■ Assignment:
Search for the word "green" in the entries. Each line that holds it should be copied.

(Spatial reasoning data)
****************

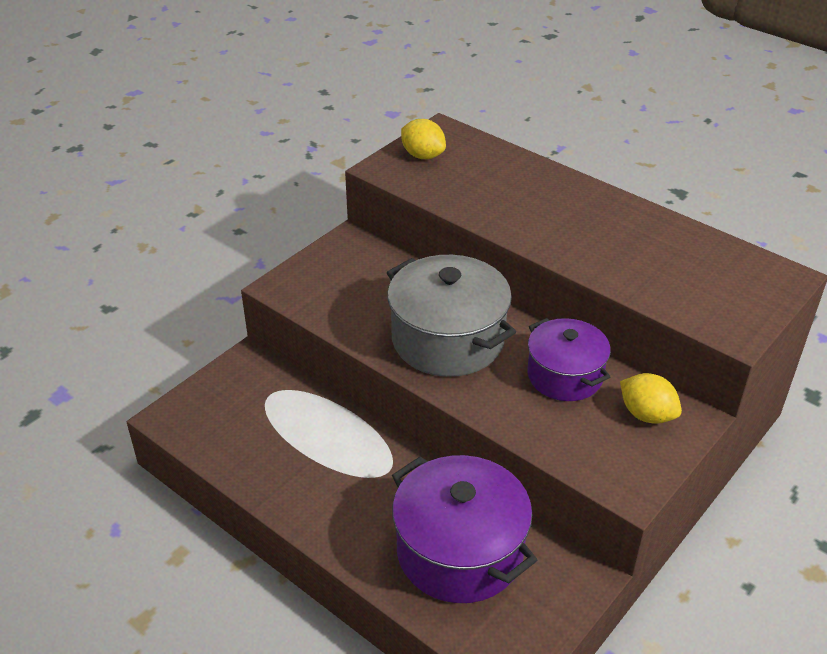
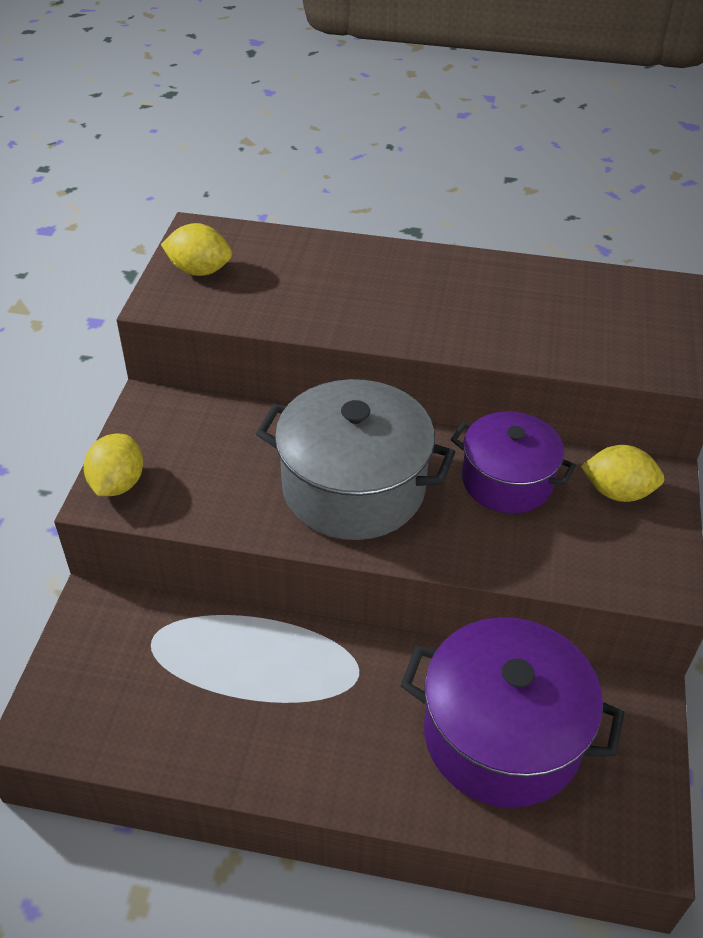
camera: 30 degrees left, 5 degrees up
(294, 281) = (118, 484): none -> yellow lemon

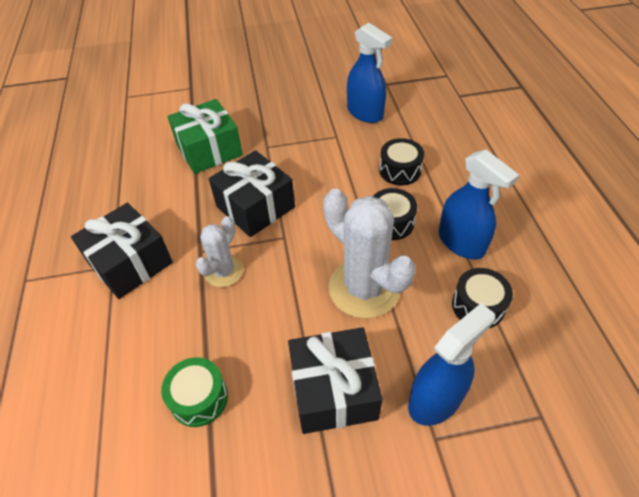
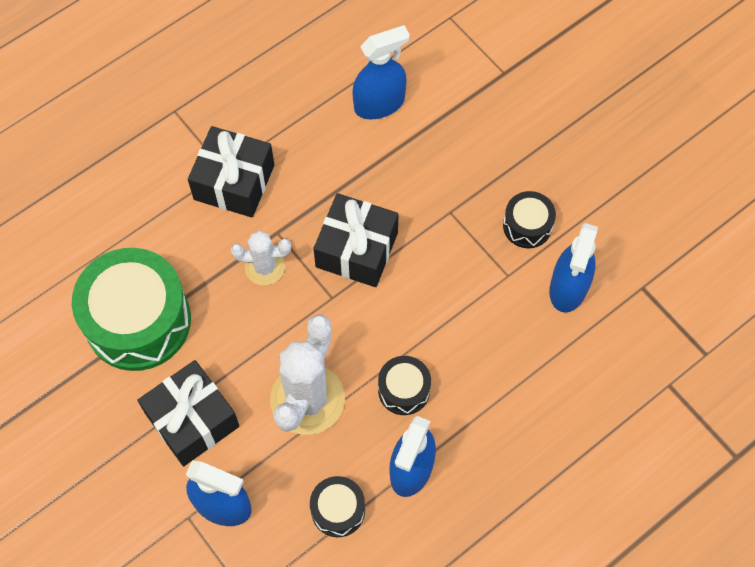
camera: 60 degrees right, 15 degrees up
(152, 151) = (379, 104): none -> blue spray bottle
(199, 398) = (138, 321): green drum -> green drum, size x2.08
(209, 150) = (413, 157): green gift -> none
(400, 170) = (487, 368): black drum -> black drum (527, 226)

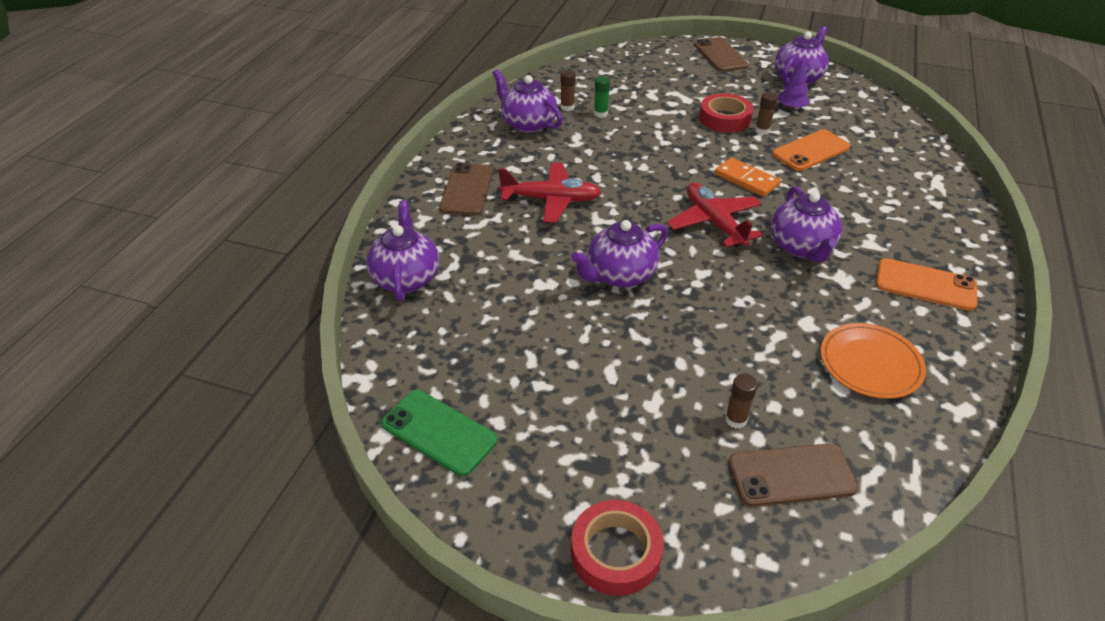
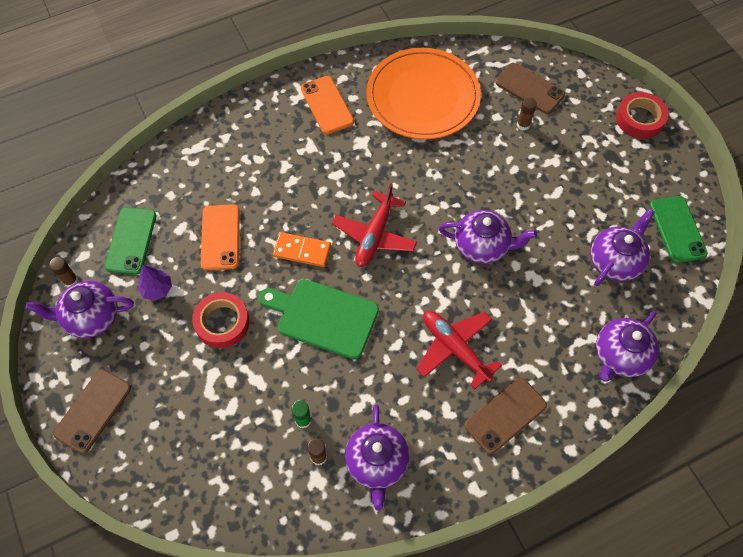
camera: 135 degrees left, 20 degrees up
(669, 159) = (323, 317): none -> green cutting board
(746, 179) = (302, 251): orange domino -> orange domino turned 75 degrees counterclockwise
(762, 130) = (217, 285): brown glue stick -> brown glue stick (71, 281)
(801, 247) = (351, 177): purple teapot -> purple teapot (615, 261)
(810, 151) = (220, 237): orange phone -> orange phone turned 75 degrees clockwise
(855, 115) = (131, 241): none -> green phone
(870, 364) = (423, 97): orange plate -> orange plate, size x1.77

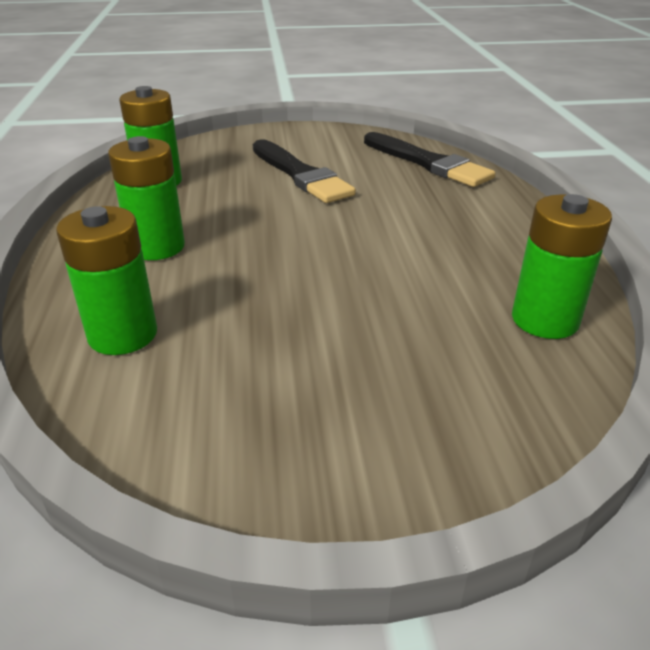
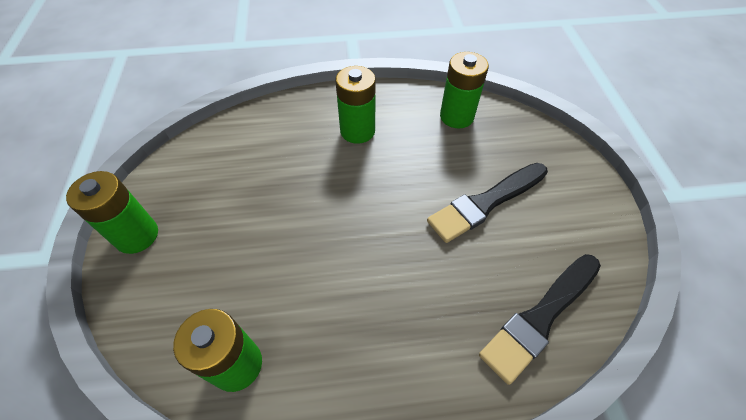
camera: 90 degrees right, 20 degrees up
(123, 335) = (265, 132): green battery -> green battery (137, 235)

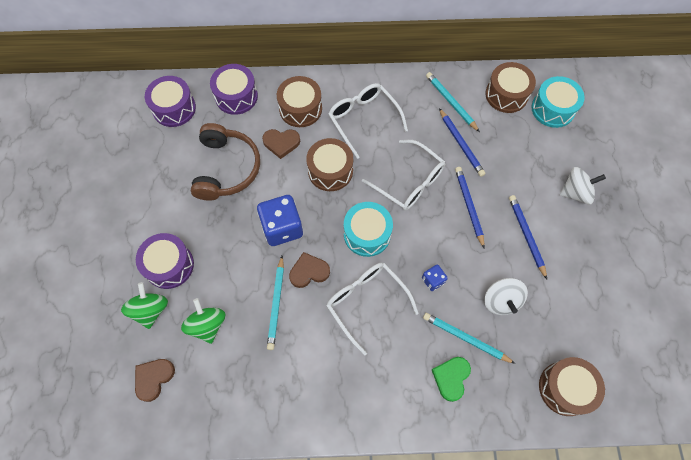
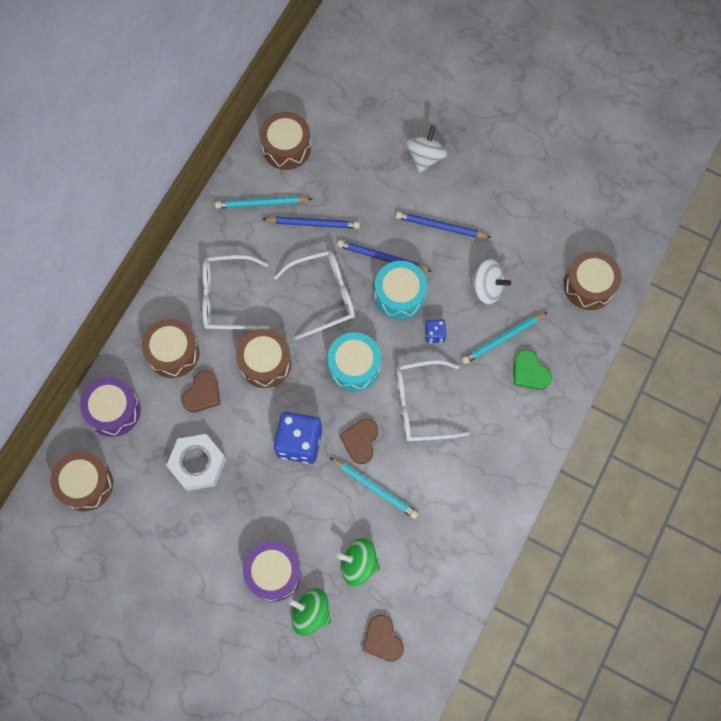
camera: 60 degrees left, 5 degrees up
(174, 108) = (86, 484): purple drum -> brown drum
(226, 168) = (197, 464): brown headphones -> white nut
(553, 109) = (329, 117): turquoise drum -> turquoise drum (399, 295)

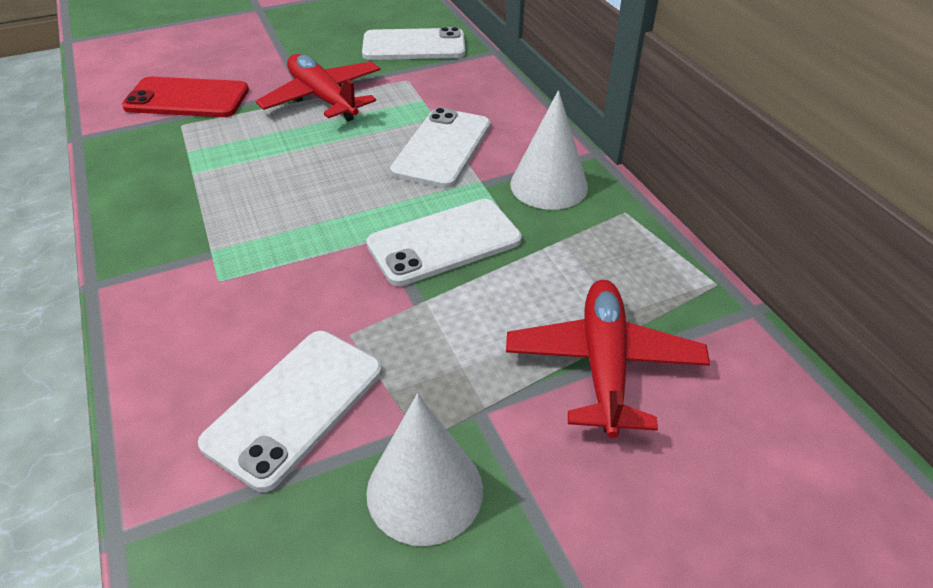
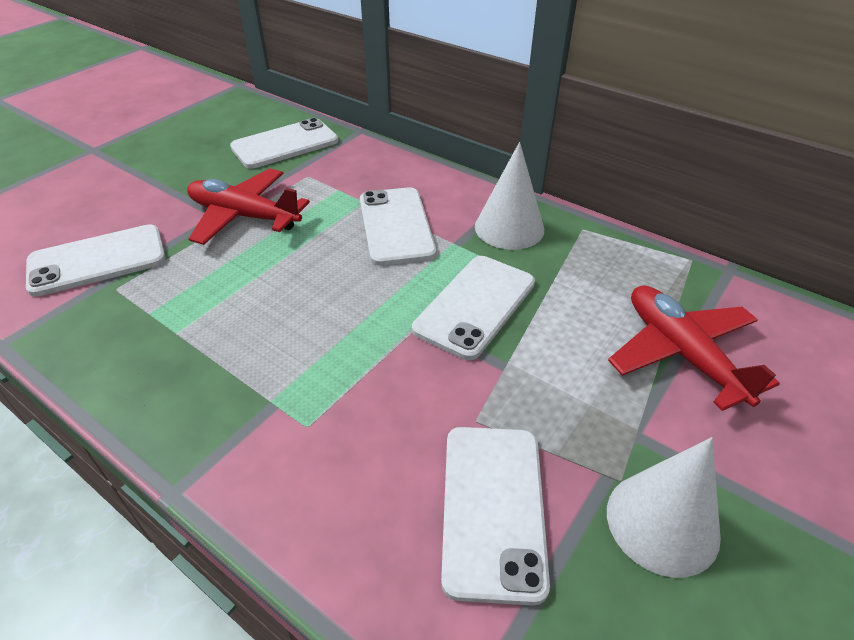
camera: 30 degrees left, 0 degrees up
(187, 98) = (97, 260): red phone -> white phone

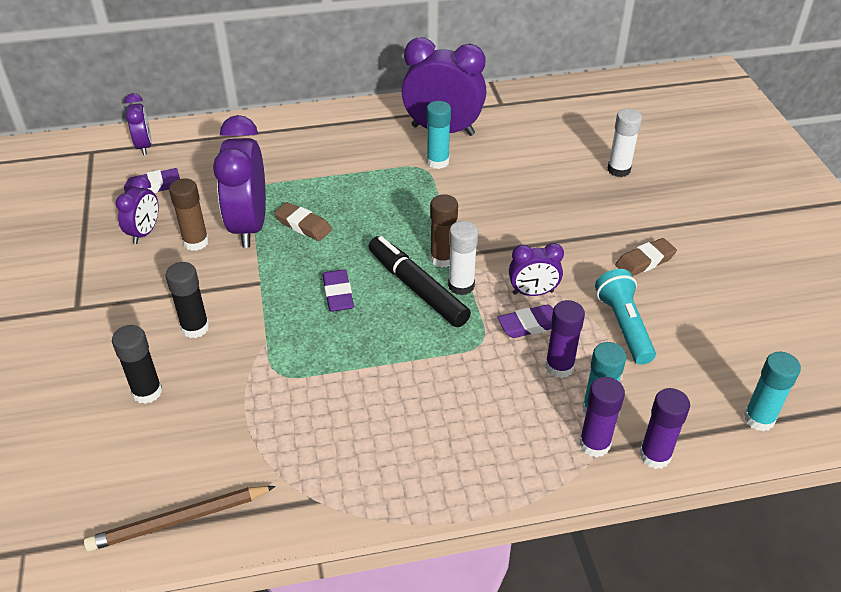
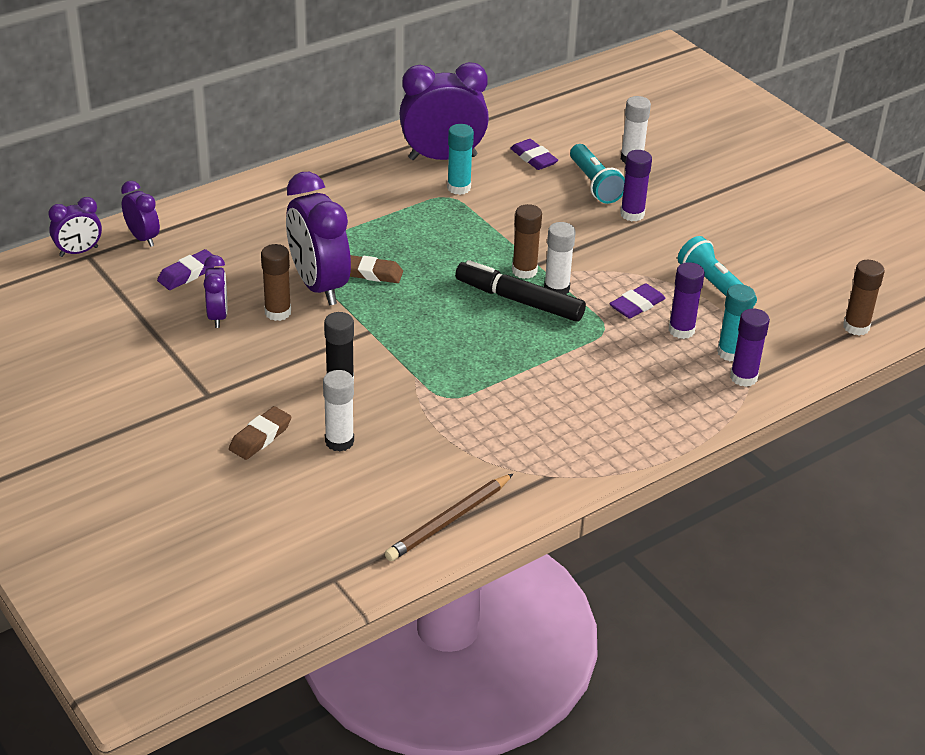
camera: 25 degrees left, 5 degrees down
(147, 392) = (339, 441): black glue stick -> white glue stick
(338, 294) = (451, 322): purple eraser -> purple eraser (533, 158)
(533, 292) = (622, 279): purple clock -> purple clock (79, 252)
(566, 187) = (594, 184): none -> turquoise flashlight
(645, 261) = (701, 231): brown eraser -> brown eraser (260, 437)
(655, 455) = (793, 373): purple glue stick -> purple glue stick (632, 214)
(759, 419) = (856, 327): turquoise glue stick -> brown glue stick

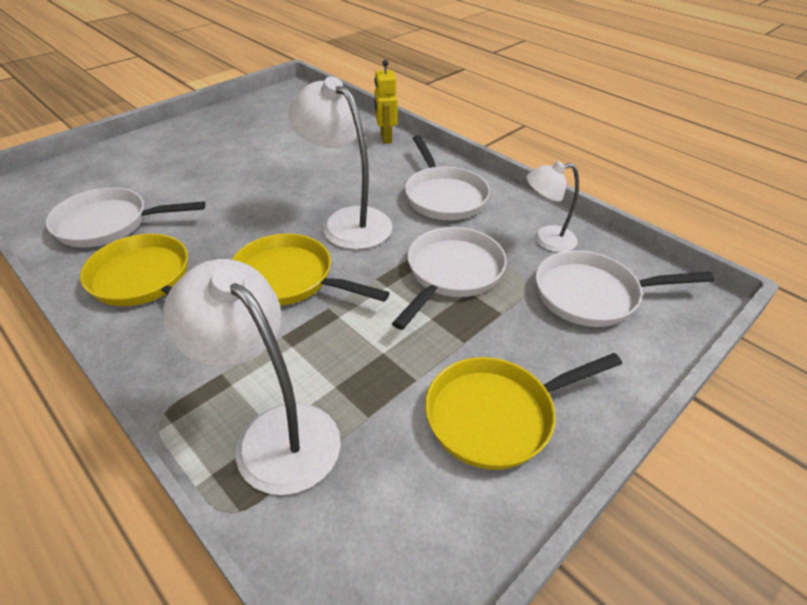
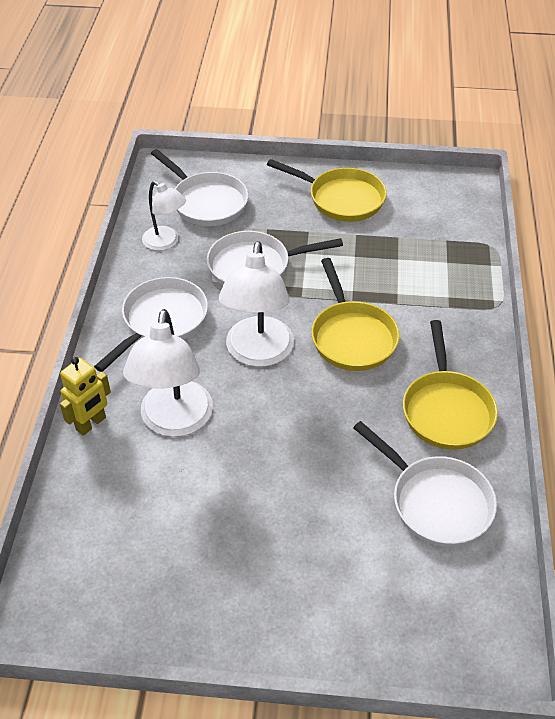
camera: 130 degrees left, 5 degrees up
(274, 433) = (447, 261): white lamp -> white lamp (174, 422)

****************

■ Answer to the problem:
(199, 398) = (138, 321): green drum -> green drum, size x2.08
(209, 150) = (413, 157): green gift -> none
(669, 159) = (323, 317): none -> green cutting board
(855, 115) = (131, 241): none -> green phone
(123, 335) = (265, 132): green battery -> green battery (137, 235)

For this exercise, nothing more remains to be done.